◆ What is required:
Below are some records. Write out the line that contains "gray line: (135, 64) -> (157, 61), moved" and all lines after it, exactly, but not the pictures.

Collection entries

###

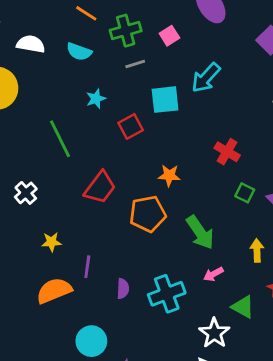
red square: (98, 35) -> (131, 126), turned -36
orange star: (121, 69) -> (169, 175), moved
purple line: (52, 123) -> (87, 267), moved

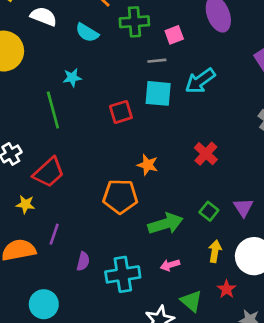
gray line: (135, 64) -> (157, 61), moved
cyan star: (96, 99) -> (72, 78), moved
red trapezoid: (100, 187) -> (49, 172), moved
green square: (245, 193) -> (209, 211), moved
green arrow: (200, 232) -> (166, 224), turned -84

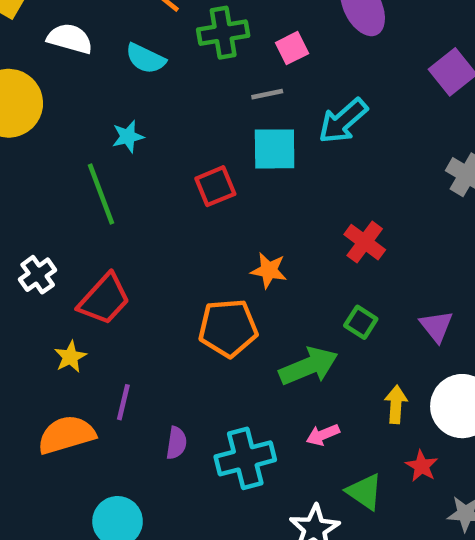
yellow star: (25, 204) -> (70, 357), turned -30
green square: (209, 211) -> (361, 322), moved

###

◆ Written answer:
gray line: (135, 64) -> (157, 61), moved
cyan star: (96, 99) -> (72, 78), moved
red trapezoid: (100, 187) -> (49, 172), moved
green square: (245, 193) -> (209, 211), moved
green arrow: (200, 232) -> (166, 224), turned -84

yellow star: (25, 204) -> (70, 357), turned -30
green square: (209, 211) -> (361, 322), moved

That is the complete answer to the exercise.